Please output the listing below character for character and omit the images.

::::

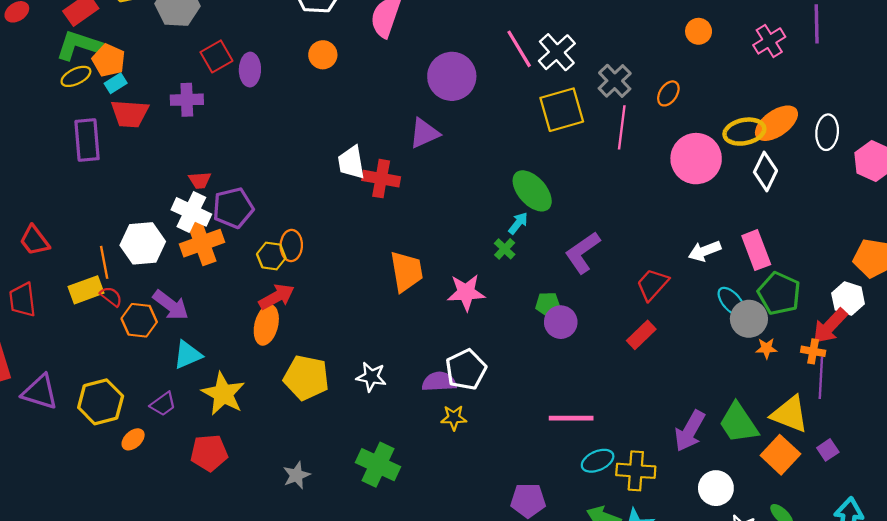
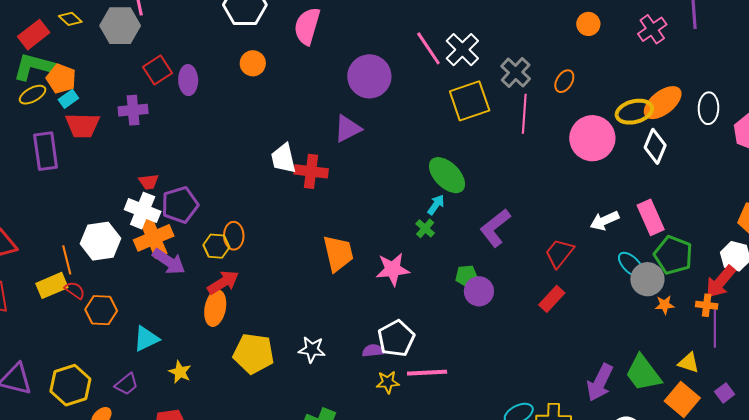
purple arrow: (171, 305) -> (169, 261), moved
purple semicircle: (439, 382) -> (373, 351), size x0.7
yellow star: (223, 394) -> (180, 372), size x0.6
yellow triangle: (790, 414) -> (689, 363), size x0.6
pink line: (571, 418) -> (427, 373), moved

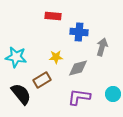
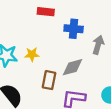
yellow star: (56, 57) -> (32, 54), moved
brown rectangle: (42, 80) -> (49, 80), moved, turned -48

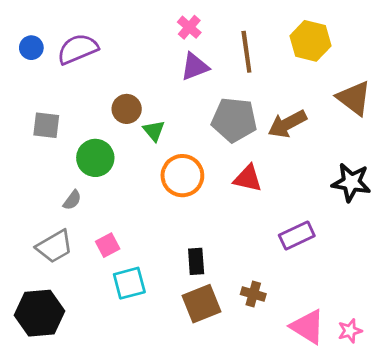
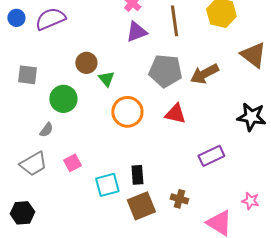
cyan square: (129, 283) -> (107, 185), moved
black hexagon: (39, 313) -> (22, 213), size x0.7
pink star: (350, 331) -> (250, 201), moved, turned 30

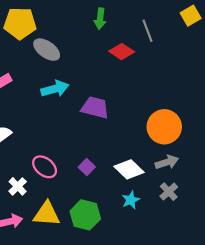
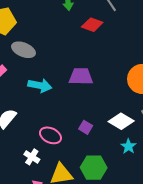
gray ellipse: (47, 50) -> (23, 50), moved
cyan arrow: (55, 89) -> (40, 86), moved, turned 40

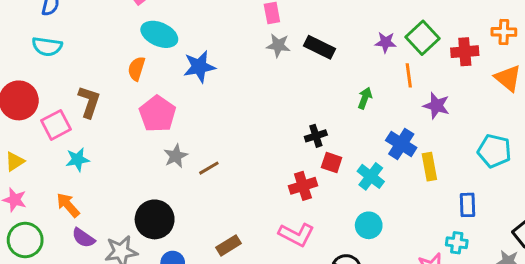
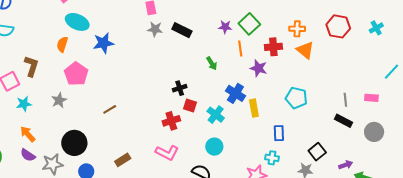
orange cross: (504, 32) -> (297, 29), moved
red cross: (465, 52) -> (273, 47), moved
green arrow: (365, 98) -> (212, 63), turned 128
gray star: (176, 156) -> (59, 100), moved
orange arrow: (68, 205) -> (28, 134), moved

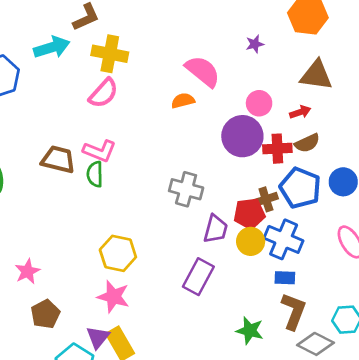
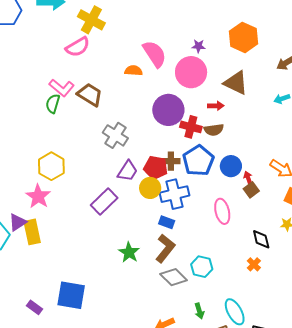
pink circle: (259, 103) -> (191, 72), moved, size x1.6
brown trapezoid: (58, 159) -> (90, 95), moved
blue cross: (284, 239) -> (174, 194), turned 36

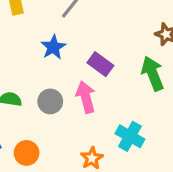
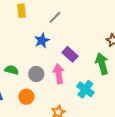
cyan cross: (130, 136) -> (85, 89), moved
orange circle: (27, 153) -> (26, 97), moved

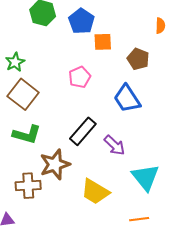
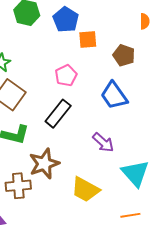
black rectangle: (83, 131) -> (58, 114), moved

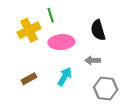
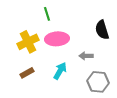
yellow cross: (29, 30) -> (28, 42), moved
black semicircle: (98, 30) -> (102, 30), moved

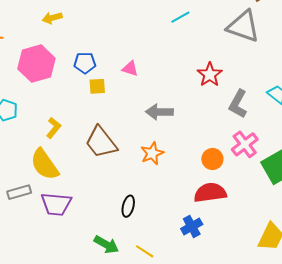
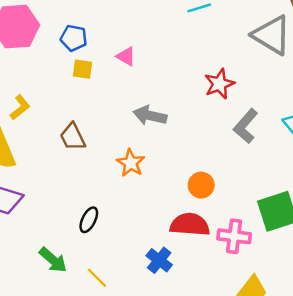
brown trapezoid: (101, 142) -> (73, 137), size x0.7
pink cross: (245, 144) -> (234, 236), moved, turned 32
orange star: (152, 153) -> (131, 163), turned -30
blue cross: (192, 227) -> (159, 260), turned -35

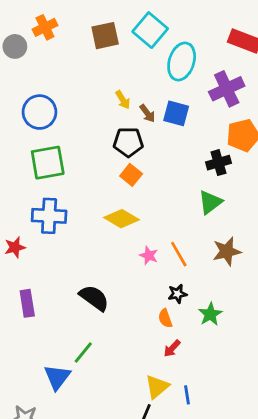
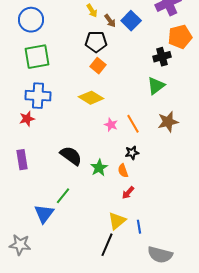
blue square: (176, 113) -> (131, 21), turned 30
red star: (15, 247) -> (27, 119), moved
green star: (210, 314) -> (99, 168), moved

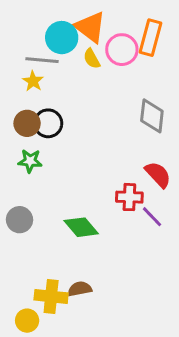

::::

● **RESULT OF THE EXERCISE**:
purple arrow: (171, 305) -> (169, 261), moved
purple semicircle: (439, 382) -> (373, 351), size x0.7
yellow star: (223, 394) -> (180, 372), size x0.6
yellow triangle: (790, 414) -> (689, 363), size x0.6
pink line: (571, 418) -> (427, 373), moved

yellow star: (56, 57) -> (32, 54), moved
brown rectangle: (42, 80) -> (49, 80), moved, turned -48

cyan square: (129, 283) -> (107, 185), moved
black hexagon: (39, 313) -> (22, 213), size x0.7
pink star: (350, 331) -> (250, 201), moved, turned 30

gray ellipse: (47, 50) -> (23, 50), moved
cyan arrow: (55, 89) -> (40, 86), moved, turned 40

orange cross: (504, 32) -> (297, 29), moved
red cross: (465, 52) -> (273, 47), moved
green arrow: (365, 98) -> (212, 63), turned 128
gray star: (176, 156) -> (59, 100), moved
orange arrow: (68, 205) -> (28, 134), moved

pink circle: (259, 103) -> (191, 72), moved, size x1.6
brown trapezoid: (58, 159) -> (90, 95), moved
blue cross: (284, 239) -> (174, 194), turned 36

cyan cross: (130, 136) -> (85, 89), moved
orange circle: (27, 153) -> (26, 97), moved

black rectangle: (83, 131) -> (58, 114), moved

yellow cross: (29, 30) -> (28, 42), moved
black semicircle: (98, 30) -> (102, 30), moved

brown trapezoid: (101, 142) -> (73, 137), size x0.7
pink cross: (245, 144) -> (234, 236), moved, turned 32
orange star: (152, 153) -> (131, 163), turned -30
blue cross: (192, 227) -> (159, 260), turned -35

blue square: (176, 113) -> (131, 21), turned 30
red star: (15, 247) -> (27, 119), moved
green star: (210, 314) -> (99, 168), moved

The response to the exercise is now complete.